THE TASK = Output all the entries below. Each must match exactly.
------ MATERIAL FOR THE TASK
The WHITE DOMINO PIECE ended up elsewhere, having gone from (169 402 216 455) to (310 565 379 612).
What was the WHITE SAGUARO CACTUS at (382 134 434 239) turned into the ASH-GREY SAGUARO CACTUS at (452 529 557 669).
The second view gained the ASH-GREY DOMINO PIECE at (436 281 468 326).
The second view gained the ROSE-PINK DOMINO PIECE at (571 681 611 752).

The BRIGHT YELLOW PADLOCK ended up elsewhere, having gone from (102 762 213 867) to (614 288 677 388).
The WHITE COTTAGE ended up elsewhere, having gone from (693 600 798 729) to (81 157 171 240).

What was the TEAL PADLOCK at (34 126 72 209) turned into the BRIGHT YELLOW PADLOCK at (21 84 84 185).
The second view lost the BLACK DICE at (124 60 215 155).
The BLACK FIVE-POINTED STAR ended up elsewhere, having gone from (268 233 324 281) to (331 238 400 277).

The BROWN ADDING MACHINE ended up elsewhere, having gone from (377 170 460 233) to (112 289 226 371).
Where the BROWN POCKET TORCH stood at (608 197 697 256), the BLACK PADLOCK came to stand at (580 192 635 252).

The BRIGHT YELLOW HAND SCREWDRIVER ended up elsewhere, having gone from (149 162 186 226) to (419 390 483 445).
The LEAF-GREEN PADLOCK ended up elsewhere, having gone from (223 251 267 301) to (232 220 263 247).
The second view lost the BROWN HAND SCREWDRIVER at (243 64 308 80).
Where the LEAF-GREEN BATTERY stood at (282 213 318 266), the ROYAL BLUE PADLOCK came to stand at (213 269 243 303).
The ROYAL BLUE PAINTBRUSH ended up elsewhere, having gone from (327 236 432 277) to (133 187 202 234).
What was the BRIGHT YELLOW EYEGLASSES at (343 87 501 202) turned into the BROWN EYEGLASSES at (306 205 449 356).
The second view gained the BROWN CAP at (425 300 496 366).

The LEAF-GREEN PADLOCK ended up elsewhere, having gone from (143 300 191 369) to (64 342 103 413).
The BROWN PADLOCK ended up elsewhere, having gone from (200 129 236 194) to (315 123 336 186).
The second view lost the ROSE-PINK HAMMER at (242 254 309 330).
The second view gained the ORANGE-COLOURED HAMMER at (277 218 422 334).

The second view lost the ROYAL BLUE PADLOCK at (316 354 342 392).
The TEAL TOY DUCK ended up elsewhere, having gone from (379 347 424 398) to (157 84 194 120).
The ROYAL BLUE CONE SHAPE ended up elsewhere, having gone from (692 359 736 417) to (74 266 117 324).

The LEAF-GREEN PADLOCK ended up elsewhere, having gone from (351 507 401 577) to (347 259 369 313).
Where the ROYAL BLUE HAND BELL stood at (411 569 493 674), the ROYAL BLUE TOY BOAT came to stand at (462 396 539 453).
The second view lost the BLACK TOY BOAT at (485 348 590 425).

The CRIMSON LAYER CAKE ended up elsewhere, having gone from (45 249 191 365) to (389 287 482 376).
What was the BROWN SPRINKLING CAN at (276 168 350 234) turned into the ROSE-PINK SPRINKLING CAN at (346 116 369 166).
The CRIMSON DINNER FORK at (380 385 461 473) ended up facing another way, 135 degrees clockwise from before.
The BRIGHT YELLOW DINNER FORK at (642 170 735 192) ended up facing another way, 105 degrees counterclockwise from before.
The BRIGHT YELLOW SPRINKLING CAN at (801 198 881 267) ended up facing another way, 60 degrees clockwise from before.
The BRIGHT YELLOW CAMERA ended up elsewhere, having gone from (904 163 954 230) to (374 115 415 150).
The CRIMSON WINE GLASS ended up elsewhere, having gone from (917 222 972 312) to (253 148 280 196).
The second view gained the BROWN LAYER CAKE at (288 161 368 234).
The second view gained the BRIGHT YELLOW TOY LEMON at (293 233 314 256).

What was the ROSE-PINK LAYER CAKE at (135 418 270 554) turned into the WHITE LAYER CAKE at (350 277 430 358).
------------
EXERCISE ANSWER =
The WHITE DOMINO PIECE ended up elsewhere, having gone from (169 402 216 455) to (310 565 379 612).
What was the WHITE SAGUARO CACTUS at (382 134 434 239) turned into the ASH-GREY SAGUARO CACTUS at (452 529 557 669).
The second view gained the ASH-GREY DOMINO PIECE at (436 281 468 326).
The second view gained the ROSE-PINK DOMINO PIECE at (571 681 611 752).

The BRIGHT YELLOW PADLOCK ended up elsewhere, having gone from (102 762 213 867) to (614 288 677 388).
The WHITE COTTAGE ended up elsewhere, having gone from (693 600 798 729) to (81 157 171 240).

What was the TEAL PADLOCK at (34 126 72 209) turned into the BRIGHT YELLOW PADLOCK at (21 84 84 185).
The second view lost the BLACK DICE at (124 60 215 155).
The BLACK FIVE-POINTED STAR ended up elsewhere, having gone from (268 233 324 281) to (331 238 400 277).

The BROWN ADDING MACHINE ended up elsewhere, having gone from (377 170 460 233) to (112 289 226 371).
Where the BROWN POCKET TORCH stood at (608 197 697 256), the BLACK PADLOCK came to stand at (580 192 635 252).

The BRIGHT YELLOW HAND SCREWDRIVER ended up elsewhere, having gone from (149 162 186 226) to (419 390 483 445).
The LEAF-GREEN PADLOCK ended up elsewhere, having gone from (223 251 267 301) to (232 220 263 247).
The second view lost the BROWN HAND SCREWDRIVER at (243 64 308 80).
Where the LEAF-GREEN BATTERY stood at (282 213 318 266), the ROYAL BLUE PADLOCK came to stand at (213 269 243 303).
The ROYAL BLUE PAINTBRUSH ended up elsewhere, having gone from (327 236 432 277) to (133 187 202 234).
What was the BRIGHT YELLOW EYEGLASSES at (343 87 501 202) turned into the BROWN EYEGLASSES at (306 205 449 356).
The second view gained the BROWN CAP at (425 300 496 366).

The LEAF-GREEN PADLOCK ended up elsewhere, having gone from (143 300 191 369) to (64 342 103 413).
The BROWN PADLOCK ended up elsewhere, having gone from (200 129 236 194) to (315 123 336 186).
The second view lost the ROSE-PINK HAMMER at (242 254 309 330).
The second view gained the ORANGE-COLOURED HAMMER at (277 218 422 334).

The second view lost the ROYAL BLUE PADLOCK at (316 354 342 392).
The TEAL TOY DUCK ended up elsewhere, having gone from (379 347 424 398) to (157 84 194 120).
The ROYAL BLUE CONE SHAPE ended up elsewhere, having gone from (692 359 736 417) to (74 266 117 324).

The LEAF-GREEN PADLOCK ended up elsewhere, having gone from (351 507 401 577) to (347 259 369 313).
Where the ROYAL BLUE HAND BELL stood at (411 569 493 674), the ROYAL BLUE TOY BOAT came to stand at (462 396 539 453).
The second view lost the BLACK TOY BOAT at (485 348 590 425).

The CRIMSON LAYER CAKE ended up elsewhere, having gone from (45 249 191 365) to (389 287 482 376).
What was the BROWN SPRINKLING CAN at (276 168 350 234) turned into the ROSE-PINK SPRINKLING CAN at (346 116 369 166).
The CRIMSON DINNER FORK at (380 385 461 473) ended up facing another way, 135 degrees clockwise from before.
The BRIGHT YELLOW DINNER FORK at (642 170 735 192) ended up facing another way, 105 degrees counterclockwise from before.
The BRIGHT YELLOW SPRINKLING CAN at (801 198 881 267) ended up facing another way, 60 degrees clockwise from before.
The BRIGHT YELLOW CAMERA ended up elsewhere, having gone from (904 163 954 230) to (374 115 415 150).
The CRIMSON WINE GLASS ended up elsewhere, having gone from (917 222 972 312) to (253 148 280 196).
The second view gained the BROWN LAYER CAKE at (288 161 368 234).
The second view gained the BRIGHT YELLOW TOY LEMON at (293 233 314 256).

What was the ROSE-PINK LAYER CAKE at (135 418 270 554) turned into the WHITE LAYER CAKE at (350 277 430 358).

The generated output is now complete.